RECORD EXCERPTS Block Start
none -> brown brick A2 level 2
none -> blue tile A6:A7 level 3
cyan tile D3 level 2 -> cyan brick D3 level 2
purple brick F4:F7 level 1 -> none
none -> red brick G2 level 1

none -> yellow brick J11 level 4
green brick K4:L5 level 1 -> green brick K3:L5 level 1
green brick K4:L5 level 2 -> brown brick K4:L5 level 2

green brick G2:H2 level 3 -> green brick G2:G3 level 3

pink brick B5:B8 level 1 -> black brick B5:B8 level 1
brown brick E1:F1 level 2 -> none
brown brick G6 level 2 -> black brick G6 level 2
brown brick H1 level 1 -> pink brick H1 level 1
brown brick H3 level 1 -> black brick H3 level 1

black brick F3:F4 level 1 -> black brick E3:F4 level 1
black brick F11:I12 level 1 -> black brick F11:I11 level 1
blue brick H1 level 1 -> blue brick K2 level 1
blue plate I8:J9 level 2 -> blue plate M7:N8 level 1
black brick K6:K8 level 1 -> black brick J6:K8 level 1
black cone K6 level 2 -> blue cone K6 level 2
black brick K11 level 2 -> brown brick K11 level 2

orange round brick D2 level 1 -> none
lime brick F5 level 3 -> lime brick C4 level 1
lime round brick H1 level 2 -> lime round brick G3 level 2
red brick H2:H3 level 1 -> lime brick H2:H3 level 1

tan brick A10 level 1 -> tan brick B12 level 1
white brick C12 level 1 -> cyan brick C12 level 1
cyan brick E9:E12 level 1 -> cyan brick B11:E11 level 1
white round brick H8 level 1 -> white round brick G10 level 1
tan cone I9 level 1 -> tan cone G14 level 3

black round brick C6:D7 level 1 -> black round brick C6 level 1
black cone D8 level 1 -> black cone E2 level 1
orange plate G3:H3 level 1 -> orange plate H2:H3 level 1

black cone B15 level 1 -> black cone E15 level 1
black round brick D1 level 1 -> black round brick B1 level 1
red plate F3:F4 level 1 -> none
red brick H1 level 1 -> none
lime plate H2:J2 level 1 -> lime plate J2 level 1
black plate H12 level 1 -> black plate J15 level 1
RECORD EXCERPTS Block End
**ACTIVITY**
Every line containing the word "round" must be copied from the material above.

**REPLY TO THE EXERCISE**
orange round brick D2 level 1 -> none
lime round brick H1 level 2 -> lime round brick G3 level 2
white round brick H8 level 1 -> white round brick G10 level 1
black round brick C6:D7 level 1 -> black round brick C6 level 1
black round brick D1 level 1 -> black round brick B1 level 1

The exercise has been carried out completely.